[TO BE DONE] Gather every line of the material below that contains the word "track".

=== GIVEN INFORMATION ===

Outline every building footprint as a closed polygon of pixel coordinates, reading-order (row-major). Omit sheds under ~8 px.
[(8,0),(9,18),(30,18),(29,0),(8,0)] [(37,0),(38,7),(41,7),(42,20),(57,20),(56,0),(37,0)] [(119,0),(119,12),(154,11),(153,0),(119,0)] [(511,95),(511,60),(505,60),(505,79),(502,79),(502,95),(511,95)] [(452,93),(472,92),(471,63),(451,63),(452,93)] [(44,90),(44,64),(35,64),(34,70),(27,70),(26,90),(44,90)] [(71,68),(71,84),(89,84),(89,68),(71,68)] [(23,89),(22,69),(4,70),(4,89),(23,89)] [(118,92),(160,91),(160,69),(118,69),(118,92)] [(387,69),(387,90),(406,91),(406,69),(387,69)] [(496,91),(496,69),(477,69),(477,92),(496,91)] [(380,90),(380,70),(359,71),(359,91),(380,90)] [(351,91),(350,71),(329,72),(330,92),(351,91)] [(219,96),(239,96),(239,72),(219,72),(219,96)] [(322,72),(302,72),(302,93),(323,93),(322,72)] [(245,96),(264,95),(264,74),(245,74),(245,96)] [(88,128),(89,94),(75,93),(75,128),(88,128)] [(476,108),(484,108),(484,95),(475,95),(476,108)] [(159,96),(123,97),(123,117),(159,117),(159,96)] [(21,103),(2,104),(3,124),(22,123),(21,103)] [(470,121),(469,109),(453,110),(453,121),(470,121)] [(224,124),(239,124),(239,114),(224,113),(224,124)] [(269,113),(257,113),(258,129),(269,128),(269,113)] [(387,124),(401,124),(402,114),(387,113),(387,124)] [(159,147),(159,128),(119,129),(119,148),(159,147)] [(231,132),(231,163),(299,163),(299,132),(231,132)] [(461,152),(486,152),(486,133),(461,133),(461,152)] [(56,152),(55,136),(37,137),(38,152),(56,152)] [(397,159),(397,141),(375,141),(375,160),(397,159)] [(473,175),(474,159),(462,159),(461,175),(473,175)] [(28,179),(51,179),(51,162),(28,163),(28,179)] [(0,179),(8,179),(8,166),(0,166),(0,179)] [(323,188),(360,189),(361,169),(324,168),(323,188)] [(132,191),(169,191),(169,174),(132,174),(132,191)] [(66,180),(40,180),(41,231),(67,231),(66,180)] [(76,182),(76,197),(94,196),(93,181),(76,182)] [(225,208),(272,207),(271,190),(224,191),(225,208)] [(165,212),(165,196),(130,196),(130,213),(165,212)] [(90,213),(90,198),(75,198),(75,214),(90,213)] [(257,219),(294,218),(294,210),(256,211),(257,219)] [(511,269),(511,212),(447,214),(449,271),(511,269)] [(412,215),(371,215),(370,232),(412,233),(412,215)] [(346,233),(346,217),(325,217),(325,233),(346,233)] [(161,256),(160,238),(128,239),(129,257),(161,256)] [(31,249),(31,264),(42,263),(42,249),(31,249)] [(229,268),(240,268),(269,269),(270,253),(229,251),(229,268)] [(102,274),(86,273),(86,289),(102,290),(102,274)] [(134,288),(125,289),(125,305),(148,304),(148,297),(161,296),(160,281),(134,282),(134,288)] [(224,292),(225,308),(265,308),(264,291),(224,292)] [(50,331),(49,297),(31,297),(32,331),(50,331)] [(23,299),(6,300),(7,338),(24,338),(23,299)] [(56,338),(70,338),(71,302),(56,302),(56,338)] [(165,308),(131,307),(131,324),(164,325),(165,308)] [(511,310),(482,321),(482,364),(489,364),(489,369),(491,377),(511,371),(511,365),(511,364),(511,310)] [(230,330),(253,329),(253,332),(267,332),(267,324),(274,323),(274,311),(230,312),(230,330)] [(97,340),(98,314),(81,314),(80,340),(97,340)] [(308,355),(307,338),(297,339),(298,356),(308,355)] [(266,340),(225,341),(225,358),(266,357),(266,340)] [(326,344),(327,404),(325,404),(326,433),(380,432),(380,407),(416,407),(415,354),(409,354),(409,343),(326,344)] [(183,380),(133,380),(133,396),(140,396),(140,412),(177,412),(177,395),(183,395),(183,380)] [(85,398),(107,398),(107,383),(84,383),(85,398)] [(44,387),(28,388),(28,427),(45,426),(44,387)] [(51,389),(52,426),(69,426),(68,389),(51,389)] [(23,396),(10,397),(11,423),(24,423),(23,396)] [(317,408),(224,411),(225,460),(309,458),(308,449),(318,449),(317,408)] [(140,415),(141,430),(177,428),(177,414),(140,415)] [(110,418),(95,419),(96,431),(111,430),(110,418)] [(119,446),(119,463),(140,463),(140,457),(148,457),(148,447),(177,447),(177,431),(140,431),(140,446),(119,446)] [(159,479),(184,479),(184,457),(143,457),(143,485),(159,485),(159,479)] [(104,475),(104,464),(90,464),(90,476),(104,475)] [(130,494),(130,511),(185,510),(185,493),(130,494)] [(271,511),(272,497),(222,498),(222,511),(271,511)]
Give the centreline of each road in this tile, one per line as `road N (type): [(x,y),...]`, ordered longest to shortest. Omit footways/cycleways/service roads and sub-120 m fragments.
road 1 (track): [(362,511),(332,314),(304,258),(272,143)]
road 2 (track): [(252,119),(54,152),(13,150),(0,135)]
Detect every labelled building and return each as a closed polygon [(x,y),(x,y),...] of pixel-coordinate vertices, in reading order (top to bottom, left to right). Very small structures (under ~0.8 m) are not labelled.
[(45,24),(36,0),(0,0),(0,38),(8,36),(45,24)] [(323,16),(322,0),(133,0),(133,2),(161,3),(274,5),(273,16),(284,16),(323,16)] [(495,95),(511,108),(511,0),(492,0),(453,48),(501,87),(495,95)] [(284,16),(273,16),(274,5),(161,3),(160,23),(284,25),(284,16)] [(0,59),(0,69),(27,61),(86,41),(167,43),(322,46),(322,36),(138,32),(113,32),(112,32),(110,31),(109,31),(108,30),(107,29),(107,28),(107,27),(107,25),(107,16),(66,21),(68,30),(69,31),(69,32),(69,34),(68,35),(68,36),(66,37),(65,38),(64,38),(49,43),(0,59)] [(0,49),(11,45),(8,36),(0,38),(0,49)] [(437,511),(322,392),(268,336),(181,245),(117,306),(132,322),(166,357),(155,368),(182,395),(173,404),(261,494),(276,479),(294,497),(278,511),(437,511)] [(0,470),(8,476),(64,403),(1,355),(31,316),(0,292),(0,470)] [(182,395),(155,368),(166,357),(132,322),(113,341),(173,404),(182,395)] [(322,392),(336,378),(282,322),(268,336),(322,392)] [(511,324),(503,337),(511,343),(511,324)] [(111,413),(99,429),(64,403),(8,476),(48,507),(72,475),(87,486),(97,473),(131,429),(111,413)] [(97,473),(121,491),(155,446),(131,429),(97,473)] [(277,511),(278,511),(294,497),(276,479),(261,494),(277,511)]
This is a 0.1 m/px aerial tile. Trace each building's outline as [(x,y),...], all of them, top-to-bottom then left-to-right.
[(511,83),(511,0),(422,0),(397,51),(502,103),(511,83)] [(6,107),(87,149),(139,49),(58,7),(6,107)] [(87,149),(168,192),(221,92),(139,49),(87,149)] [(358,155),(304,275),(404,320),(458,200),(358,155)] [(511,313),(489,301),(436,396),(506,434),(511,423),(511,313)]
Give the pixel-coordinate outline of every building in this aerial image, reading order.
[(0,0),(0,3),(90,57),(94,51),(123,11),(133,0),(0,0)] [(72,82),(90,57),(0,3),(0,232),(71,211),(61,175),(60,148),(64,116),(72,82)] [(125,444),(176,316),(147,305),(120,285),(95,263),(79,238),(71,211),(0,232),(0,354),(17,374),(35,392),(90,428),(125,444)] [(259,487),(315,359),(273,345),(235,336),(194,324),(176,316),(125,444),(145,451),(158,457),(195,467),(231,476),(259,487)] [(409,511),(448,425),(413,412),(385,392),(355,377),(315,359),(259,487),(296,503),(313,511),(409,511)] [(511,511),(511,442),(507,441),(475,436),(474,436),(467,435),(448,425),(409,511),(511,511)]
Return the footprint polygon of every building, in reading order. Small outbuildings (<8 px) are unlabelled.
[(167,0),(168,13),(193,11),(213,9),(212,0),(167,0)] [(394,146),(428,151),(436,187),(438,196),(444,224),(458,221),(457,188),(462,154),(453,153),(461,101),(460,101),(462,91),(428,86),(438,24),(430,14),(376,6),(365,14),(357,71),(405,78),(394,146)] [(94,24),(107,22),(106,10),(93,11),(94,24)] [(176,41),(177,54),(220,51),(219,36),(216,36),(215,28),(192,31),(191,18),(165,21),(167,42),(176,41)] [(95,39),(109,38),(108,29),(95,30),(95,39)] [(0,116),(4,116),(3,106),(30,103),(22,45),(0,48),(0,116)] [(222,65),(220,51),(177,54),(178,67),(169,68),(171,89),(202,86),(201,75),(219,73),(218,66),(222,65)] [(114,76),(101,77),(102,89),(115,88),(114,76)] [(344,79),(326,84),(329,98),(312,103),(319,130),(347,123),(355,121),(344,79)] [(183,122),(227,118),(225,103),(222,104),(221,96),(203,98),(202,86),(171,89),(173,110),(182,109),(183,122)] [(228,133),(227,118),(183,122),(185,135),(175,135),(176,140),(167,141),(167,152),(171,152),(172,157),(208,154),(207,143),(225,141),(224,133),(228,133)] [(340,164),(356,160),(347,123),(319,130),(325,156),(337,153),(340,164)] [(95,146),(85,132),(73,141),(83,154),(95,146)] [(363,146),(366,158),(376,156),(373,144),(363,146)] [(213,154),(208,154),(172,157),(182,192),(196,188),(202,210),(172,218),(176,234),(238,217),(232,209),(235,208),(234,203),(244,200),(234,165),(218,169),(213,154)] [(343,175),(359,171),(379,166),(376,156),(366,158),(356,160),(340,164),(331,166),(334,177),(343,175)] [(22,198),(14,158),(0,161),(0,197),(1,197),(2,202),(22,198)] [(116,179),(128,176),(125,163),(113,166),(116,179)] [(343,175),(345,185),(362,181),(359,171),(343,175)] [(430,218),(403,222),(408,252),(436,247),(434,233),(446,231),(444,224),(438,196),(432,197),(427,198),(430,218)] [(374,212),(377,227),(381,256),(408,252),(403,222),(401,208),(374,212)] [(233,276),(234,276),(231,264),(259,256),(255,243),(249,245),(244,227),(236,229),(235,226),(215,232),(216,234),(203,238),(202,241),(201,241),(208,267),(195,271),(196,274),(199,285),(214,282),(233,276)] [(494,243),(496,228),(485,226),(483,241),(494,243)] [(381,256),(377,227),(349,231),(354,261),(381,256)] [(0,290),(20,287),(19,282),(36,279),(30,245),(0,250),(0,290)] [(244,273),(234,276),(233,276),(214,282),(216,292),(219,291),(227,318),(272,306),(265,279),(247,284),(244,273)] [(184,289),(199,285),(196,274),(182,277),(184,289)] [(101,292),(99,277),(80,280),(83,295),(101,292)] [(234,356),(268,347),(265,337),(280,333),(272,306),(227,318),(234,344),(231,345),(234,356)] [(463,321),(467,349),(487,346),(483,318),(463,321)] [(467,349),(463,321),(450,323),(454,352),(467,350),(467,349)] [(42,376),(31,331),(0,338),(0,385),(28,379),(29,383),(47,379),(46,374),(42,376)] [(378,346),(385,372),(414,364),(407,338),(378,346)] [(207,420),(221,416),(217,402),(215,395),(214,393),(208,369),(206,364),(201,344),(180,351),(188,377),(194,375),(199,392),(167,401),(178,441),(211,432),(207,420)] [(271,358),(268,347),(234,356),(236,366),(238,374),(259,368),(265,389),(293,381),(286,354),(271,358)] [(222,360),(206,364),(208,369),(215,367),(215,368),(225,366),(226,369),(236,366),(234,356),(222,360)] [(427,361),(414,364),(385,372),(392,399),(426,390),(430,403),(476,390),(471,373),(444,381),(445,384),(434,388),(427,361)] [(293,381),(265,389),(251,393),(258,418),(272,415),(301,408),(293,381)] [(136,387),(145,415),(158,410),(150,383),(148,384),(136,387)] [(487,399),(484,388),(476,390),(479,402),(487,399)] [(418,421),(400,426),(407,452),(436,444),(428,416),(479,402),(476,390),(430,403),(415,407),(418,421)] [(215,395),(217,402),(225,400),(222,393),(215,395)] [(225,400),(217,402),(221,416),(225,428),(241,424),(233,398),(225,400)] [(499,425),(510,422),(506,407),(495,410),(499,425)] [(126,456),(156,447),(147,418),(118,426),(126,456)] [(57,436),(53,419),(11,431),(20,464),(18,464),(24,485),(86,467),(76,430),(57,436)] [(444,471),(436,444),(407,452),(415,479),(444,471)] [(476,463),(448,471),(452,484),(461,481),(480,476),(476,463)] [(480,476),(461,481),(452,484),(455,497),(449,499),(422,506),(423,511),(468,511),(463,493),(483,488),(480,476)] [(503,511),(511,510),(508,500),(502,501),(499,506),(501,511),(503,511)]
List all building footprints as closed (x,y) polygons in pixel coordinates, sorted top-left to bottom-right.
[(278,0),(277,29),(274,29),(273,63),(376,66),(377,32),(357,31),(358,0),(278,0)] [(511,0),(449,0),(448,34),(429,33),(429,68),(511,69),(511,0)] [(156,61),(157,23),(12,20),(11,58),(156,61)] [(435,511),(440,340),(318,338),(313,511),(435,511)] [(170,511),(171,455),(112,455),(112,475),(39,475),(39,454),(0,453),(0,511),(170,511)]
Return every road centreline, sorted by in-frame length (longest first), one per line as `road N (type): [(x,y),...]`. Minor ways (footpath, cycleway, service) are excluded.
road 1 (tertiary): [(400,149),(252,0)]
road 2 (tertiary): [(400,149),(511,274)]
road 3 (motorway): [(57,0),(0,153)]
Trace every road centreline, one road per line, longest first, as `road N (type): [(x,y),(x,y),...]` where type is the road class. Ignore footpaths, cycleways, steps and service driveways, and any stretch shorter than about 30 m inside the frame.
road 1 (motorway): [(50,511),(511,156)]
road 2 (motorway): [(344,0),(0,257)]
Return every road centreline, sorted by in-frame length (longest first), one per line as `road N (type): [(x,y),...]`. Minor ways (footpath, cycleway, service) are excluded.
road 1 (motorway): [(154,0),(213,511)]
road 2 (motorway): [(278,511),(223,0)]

===

[FULL SOLUTION]
road 1 (track): [(362,511),(332,314),(304,258),(272,143)]
road 2 (track): [(252,119),(54,152),(13,150),(0,135)]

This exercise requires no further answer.